EXERCISE AIM: Show every line of the rows that contains the string "instrumentName". Treat uppercase and lowercase letters as different.

(Stored data)
☆ ☆ ☆ ☆ ☆ ☆ ☆

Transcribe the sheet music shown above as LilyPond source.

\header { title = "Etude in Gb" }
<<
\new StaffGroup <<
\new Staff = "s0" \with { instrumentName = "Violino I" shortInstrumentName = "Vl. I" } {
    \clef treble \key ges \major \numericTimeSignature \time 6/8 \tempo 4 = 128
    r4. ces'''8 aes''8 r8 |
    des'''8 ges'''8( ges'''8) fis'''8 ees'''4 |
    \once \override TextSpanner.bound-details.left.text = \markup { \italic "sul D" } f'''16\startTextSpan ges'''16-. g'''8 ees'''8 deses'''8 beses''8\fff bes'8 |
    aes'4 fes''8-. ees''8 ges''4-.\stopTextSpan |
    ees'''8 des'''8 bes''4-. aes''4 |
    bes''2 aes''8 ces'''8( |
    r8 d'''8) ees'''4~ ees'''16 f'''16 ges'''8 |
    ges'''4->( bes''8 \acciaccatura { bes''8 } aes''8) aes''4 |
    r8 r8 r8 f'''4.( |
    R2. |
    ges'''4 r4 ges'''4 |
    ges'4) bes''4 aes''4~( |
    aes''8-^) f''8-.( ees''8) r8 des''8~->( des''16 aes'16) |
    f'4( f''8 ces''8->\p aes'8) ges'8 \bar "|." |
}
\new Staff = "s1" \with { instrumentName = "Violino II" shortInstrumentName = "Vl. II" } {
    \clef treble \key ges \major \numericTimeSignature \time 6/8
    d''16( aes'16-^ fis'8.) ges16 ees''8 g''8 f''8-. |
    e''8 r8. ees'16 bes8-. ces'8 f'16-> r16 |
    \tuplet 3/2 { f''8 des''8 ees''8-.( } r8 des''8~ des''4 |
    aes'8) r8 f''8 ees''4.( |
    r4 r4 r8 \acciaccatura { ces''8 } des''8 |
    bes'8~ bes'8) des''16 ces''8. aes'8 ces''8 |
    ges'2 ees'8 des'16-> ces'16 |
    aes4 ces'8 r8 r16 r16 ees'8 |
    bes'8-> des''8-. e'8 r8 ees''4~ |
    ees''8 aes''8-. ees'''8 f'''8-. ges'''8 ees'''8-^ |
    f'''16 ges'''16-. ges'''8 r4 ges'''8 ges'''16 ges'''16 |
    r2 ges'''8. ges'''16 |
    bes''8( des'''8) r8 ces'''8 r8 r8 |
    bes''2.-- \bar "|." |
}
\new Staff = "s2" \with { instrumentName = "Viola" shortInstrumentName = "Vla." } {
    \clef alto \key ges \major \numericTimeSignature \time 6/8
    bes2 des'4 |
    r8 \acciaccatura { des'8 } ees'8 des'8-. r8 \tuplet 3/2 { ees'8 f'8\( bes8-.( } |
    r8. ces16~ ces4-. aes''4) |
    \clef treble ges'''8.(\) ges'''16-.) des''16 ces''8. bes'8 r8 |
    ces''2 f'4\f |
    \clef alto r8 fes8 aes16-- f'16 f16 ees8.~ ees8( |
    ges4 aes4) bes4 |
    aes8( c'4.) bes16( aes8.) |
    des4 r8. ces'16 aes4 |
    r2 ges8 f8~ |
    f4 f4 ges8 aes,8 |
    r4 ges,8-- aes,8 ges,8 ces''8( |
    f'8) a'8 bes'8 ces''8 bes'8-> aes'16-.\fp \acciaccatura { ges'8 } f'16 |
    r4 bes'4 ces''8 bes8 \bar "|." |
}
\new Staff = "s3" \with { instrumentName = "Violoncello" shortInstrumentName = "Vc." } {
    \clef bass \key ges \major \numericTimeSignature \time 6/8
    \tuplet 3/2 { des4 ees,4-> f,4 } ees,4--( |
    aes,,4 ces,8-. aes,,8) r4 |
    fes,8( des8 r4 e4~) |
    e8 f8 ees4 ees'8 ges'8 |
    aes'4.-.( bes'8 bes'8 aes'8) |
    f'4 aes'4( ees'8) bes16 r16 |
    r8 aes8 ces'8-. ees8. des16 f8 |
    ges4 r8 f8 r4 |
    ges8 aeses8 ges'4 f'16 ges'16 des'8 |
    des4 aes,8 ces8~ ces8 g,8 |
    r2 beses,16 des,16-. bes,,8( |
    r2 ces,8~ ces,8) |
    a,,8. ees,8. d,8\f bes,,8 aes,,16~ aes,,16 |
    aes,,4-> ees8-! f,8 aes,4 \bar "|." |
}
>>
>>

☆ ☆ ☆ ☆ ☆ ☆ ☆

TASK OUTPUT:
\new Staff = "s0" \with { instrumentName = "Violino I" shortInstrumentName = "Vl. I" } {
\new Staff = "s1" \with { instrumentName = "Violino II" shortInstrumentName = "Vl. II" } {
\new Staff = "s2" \with { instrumentName = "Viola" shortInstrumentName = "Vla." } {
\new Staff = "s3" \with { instrumentName = "Violoncello" shortInstrumentName = "Vc." } {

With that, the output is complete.